Please restate, word for word, the lines below that begin at the one with "BT1: 4.5V (plus" and end at the one with "R8: none -> 1 (+3V3, P3/1)". Leave out all other lines.

==== Given entries ====

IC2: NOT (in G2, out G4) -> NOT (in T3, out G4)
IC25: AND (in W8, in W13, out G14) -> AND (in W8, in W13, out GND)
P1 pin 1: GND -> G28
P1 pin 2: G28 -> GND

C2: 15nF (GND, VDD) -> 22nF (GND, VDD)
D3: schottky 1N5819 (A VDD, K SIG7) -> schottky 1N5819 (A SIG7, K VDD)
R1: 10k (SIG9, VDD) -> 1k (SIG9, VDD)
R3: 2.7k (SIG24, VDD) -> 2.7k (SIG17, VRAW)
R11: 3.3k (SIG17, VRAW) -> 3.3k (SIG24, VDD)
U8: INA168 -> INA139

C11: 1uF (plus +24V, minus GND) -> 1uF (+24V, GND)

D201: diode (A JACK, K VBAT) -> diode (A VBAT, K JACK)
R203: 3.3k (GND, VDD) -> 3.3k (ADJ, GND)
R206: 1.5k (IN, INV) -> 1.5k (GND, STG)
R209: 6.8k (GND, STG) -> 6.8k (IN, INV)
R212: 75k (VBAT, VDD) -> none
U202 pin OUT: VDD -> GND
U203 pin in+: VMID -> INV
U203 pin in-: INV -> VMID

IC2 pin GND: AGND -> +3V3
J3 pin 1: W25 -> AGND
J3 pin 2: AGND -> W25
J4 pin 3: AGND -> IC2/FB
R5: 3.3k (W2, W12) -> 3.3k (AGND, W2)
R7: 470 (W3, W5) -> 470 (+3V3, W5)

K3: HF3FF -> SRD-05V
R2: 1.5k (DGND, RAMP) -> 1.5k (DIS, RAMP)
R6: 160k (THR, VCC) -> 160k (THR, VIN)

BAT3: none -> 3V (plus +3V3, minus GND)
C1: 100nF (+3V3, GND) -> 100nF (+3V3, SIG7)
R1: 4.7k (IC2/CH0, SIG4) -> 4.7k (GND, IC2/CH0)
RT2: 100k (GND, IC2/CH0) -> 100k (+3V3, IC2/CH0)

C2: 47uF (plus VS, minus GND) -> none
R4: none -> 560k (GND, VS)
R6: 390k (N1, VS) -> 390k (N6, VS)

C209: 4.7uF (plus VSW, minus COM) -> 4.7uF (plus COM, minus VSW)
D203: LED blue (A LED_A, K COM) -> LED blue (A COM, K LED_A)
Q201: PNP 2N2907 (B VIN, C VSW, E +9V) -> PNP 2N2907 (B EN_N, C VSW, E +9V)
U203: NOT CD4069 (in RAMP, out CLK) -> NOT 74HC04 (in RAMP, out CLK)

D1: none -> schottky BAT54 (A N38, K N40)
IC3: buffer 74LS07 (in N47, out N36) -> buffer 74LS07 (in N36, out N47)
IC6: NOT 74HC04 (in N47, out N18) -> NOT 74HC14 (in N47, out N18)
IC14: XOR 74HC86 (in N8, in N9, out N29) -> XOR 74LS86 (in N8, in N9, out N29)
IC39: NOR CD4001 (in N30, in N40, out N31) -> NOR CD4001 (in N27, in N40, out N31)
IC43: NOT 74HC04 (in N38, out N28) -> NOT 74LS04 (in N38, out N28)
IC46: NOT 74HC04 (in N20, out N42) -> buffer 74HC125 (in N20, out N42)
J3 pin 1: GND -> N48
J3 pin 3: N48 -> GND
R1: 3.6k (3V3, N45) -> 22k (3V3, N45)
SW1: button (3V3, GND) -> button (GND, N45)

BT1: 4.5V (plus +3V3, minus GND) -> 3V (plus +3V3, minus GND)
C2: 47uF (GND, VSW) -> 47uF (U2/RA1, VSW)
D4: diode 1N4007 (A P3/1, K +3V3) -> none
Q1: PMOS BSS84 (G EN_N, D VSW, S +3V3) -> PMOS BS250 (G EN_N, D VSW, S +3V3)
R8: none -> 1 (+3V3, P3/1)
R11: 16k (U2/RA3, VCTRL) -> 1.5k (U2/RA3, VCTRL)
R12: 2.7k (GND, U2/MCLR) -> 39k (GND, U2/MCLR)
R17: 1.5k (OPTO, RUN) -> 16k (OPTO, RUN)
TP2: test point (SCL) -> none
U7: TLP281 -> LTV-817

====

**Response for this exercise:**
BT1: 4.5V (plus +3V3, minus GND) -> 3V (plus +3V3, minus GND)
C2: 47uF (GND, VSW) -> 47uF (U2/RA1, VSW)
D4: diode 1N4007 (A P3/1, K +3V3) -> none
Q1: PMOS BSS84 (G EN_N, D VSW, S +3V3) -> PMOS BS250 (G EN_N, D VSW, S +3V3)
R8: none -> 1 (+3V3, P3/1)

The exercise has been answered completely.